**Problem statement:**
Keep the pictures out of the copy and print all the entries below exactly.
*** Opening Data section ***
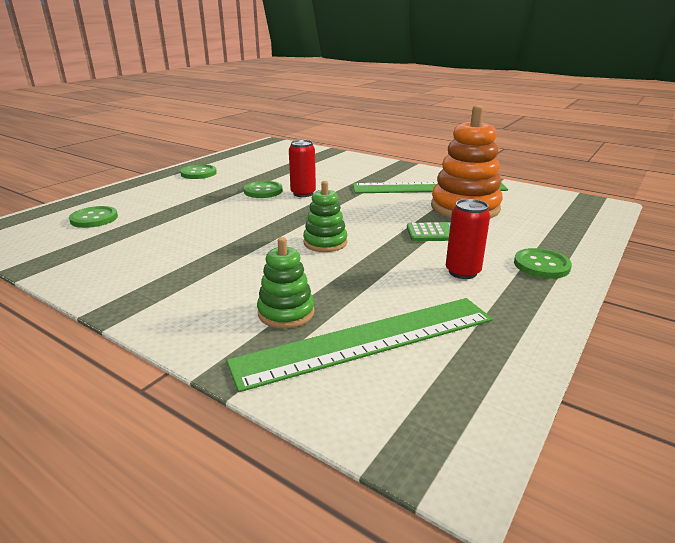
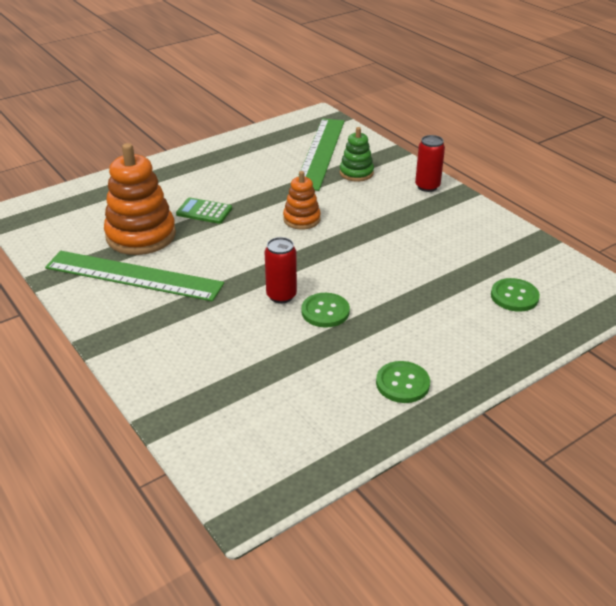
camera: 160 degrees left, 10 degrees up
green ruler [226,298,493,392] -> green ruler turned 75 degrees counterclockwise [298,118,345,191]
green stacking toy [303,181,347,252] -> orange stacking toy [283,171,321,229]
red can [446,199,490,279] -> red can moved to [415,135,445,192]
green button [514,248,572,279] -> none

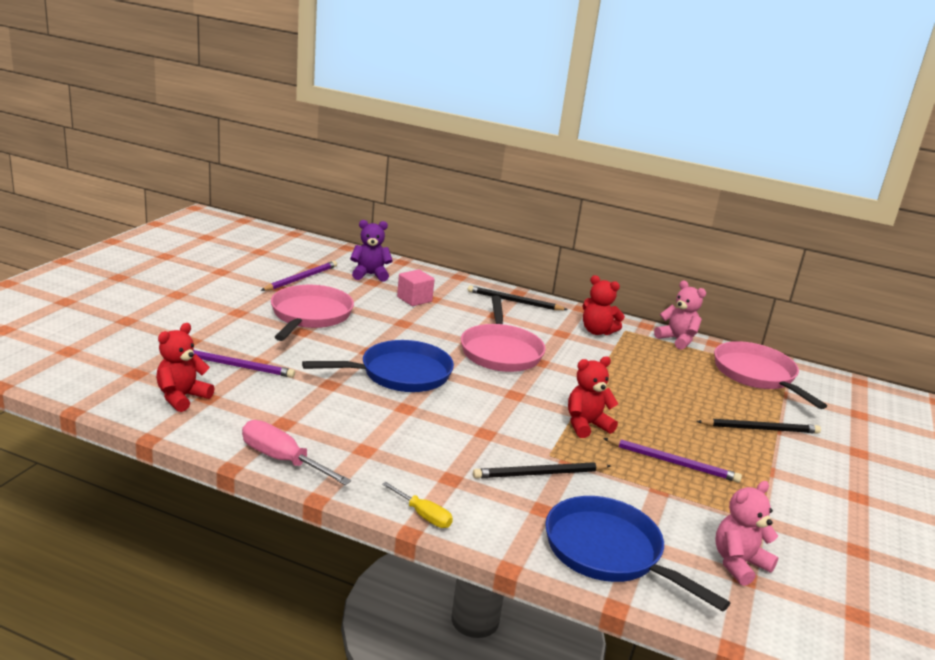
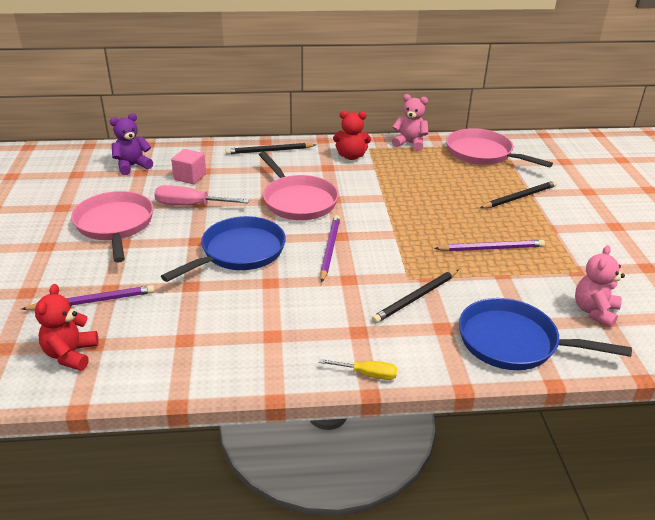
camera: 25 degrees left, 10 degrees up
pink screwdriver [242,420,351,485] -> pink screwdriver moved to [154,185,249,205]
purple pencil [261,261,337,291] -> purple pencil moved to [320,215,340,282]
red teddy bear [568,356,618,438] -> none

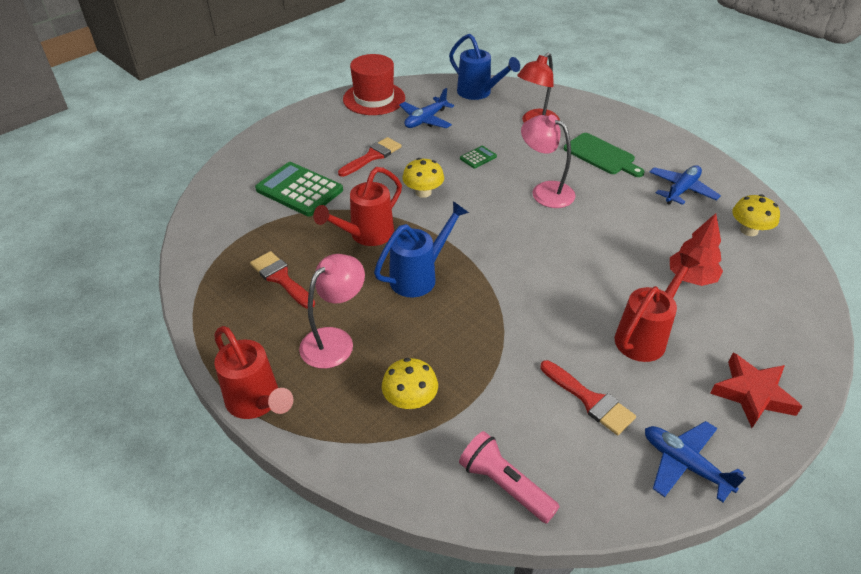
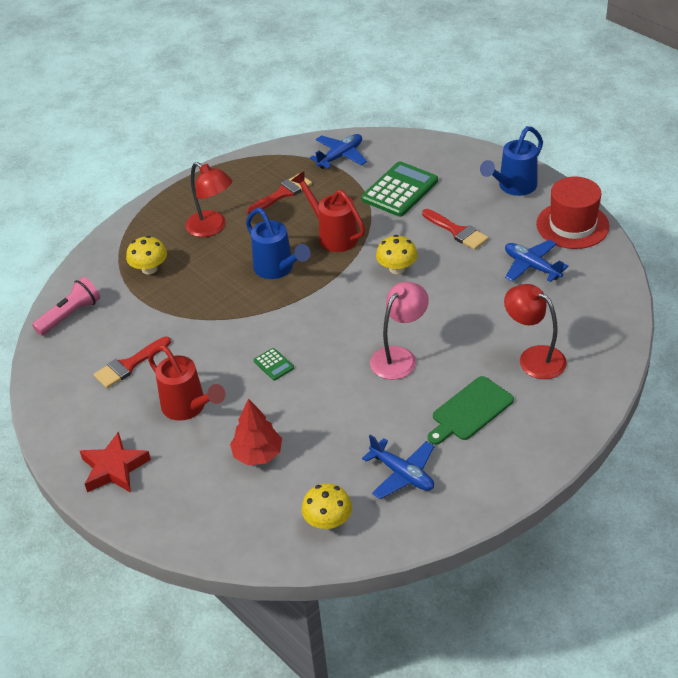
camera: 95 degrees right, 0 degrees up
red watering can [214,326,293,419] -> none
pink lamp [299,254,365,369] -> red lamp [185,162,232,237]
blue watering can [449,34,520,100] -> blue watering can moved to [480,126,543,196]
green calculator [460,146,497,169] -> green calculator moved to [254,348,294,380]
blue plane [645,421,746,502] -> blue plane moved to [310,134,367,169]

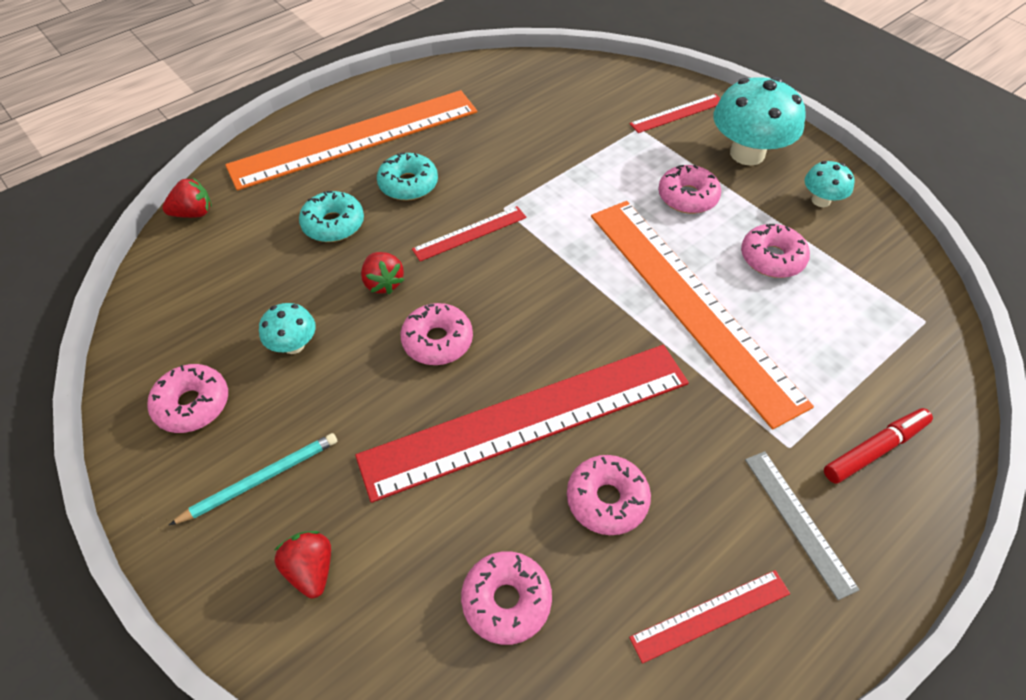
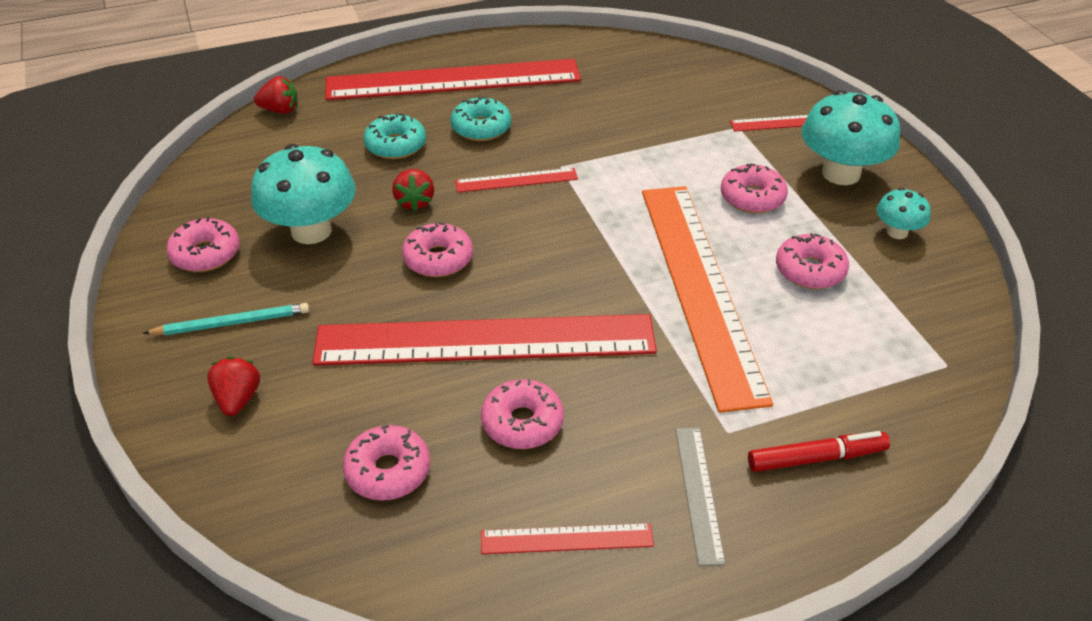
camera: 20 degrees right, 10 degrees down
orange ruler [225,90,477,191] -> red ruler [325,59,581,100]
turquoise mushroom [259,303,316,354] -> turquoise mushroom [251,144,356,244], size x1.94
*** Closing Data section ***
**Task result:**
camera: 160 degrees left, 10 degrees up
green ruler [226,298,493,392] -> green ruler turned 75 degrees counterclockwise [298,118,345,191]
green stacking toy [303,181,347,252] -> orange stacking toy [283,171,321,229]
red can [446,199,490,279] -> red can moved to [415,135,445,192]
green button [514,248,572,279] -> none

camera: 25 degrees left, 10 degrees up
pink screwdriver [242,420,351,485] -> pink screwdriver moved to [154,185,249,205]
purple pencil [261,261,337,291] -> purple pencil moved to [320,215,340,282]
red teddy bear [568,356,618,438] -> none

camera: 95 degrees right, 0 degrees up
red watering can [214,326,293,419] -> none
pink lamp [299,254,365,369] -> red lamp [185,162,232,237]
blue watering can [449,34,520,100] -> blue watering can moved to [480,126,543,196]
green calculator [460,146,497,169] -> green calculator moved to [254,348,294,380]
blue plane [645,421,746,502] -> blue plane moved to [310,134,367,169]

camera: 20 degrees right, 10 degrees down
orange ruler [225,90,477,191] -> red ruler [325,59,581,100]
turquoise mushroom [259,303,316,354] -> turquoise mushroom [251,144,356,244], size x1.94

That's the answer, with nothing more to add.